(Before-and-after scene images)
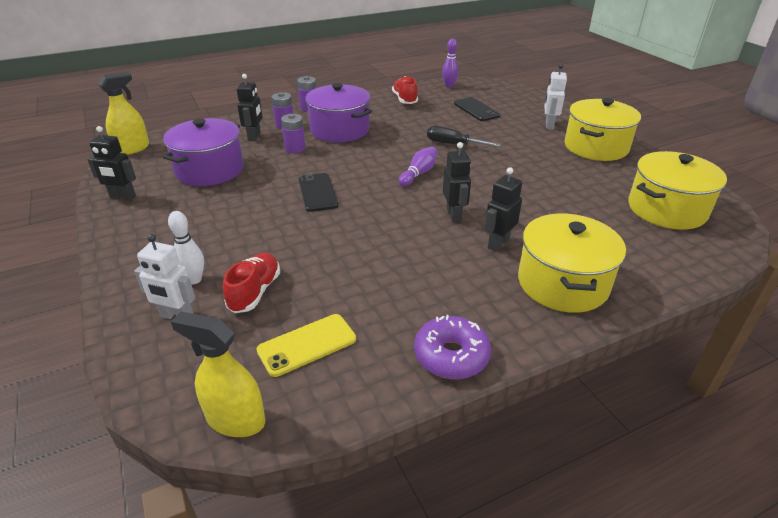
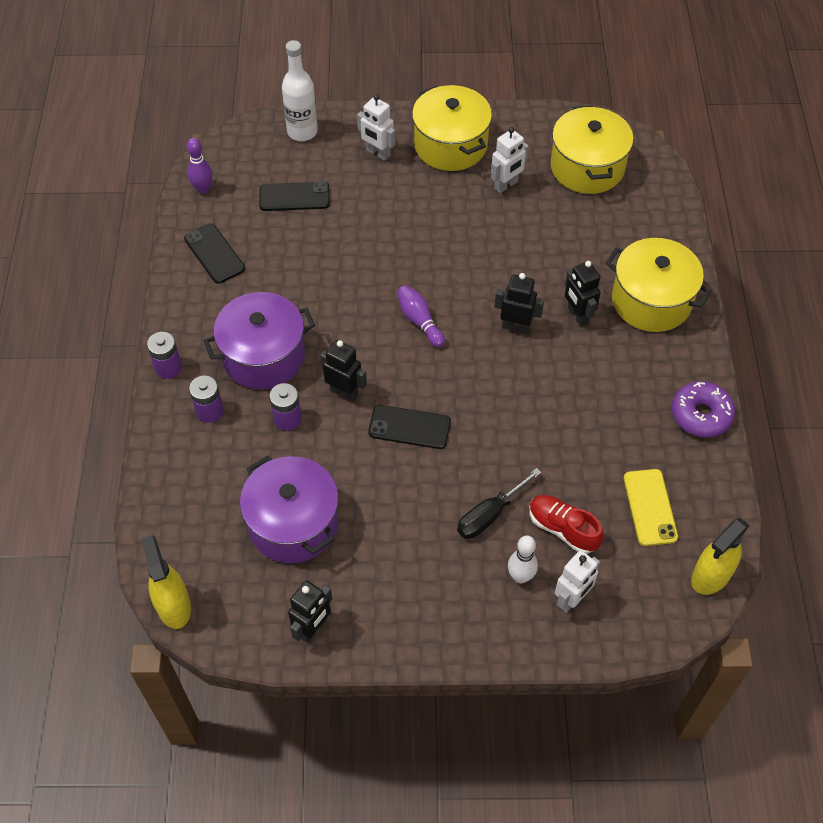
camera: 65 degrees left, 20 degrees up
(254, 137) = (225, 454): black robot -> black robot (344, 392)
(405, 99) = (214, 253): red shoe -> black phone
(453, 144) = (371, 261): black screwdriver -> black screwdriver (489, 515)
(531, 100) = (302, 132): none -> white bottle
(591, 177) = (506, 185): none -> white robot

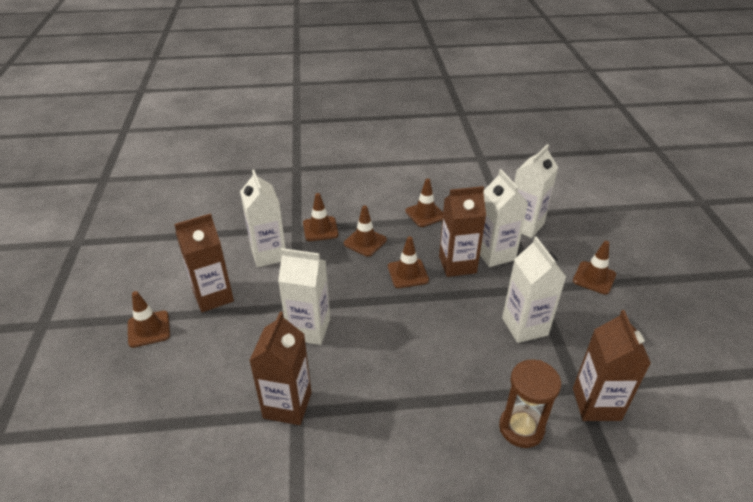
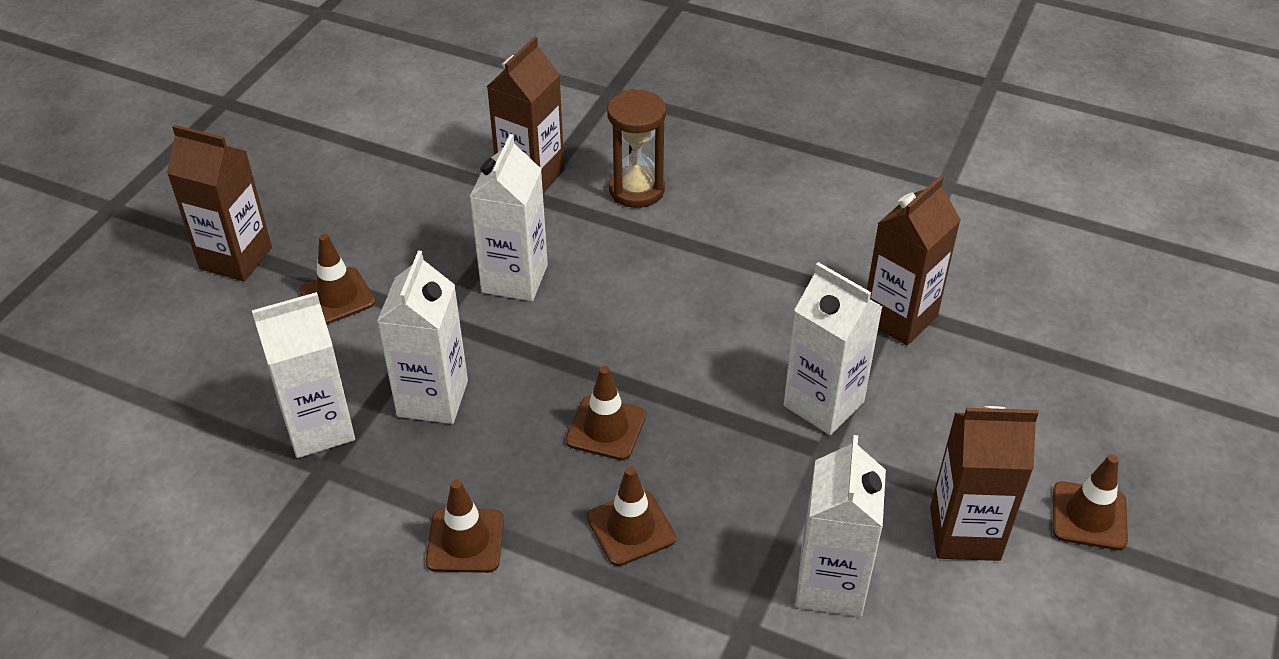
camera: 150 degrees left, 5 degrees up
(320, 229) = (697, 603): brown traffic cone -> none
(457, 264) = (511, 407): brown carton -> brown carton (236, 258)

**EXERCISE:**
Set down every entry exactly as it appears, but skip the pictures.

**SOLUTION TO THIS TASK:**
camera: 65 degrees left, 20 degrees up
(254, 137) = (225, 454): black robot -> black robot (344, 392)
(405, 99) = (214, 253): red shoe -> black phone
(453, 144) = (371, 261): black screwdriver -> black screwdriver (489, 515)
(531, 100) = (302, 132): none -> white bottle
(591, 177) = (506, 185): none -> white robot

camera: 150 degrees left, 5 degrees up
(320, 229) = (697, 603): brown traffic cone -> none
(457, 264) = (511, 407): brown carton -> brown carton (236, 258)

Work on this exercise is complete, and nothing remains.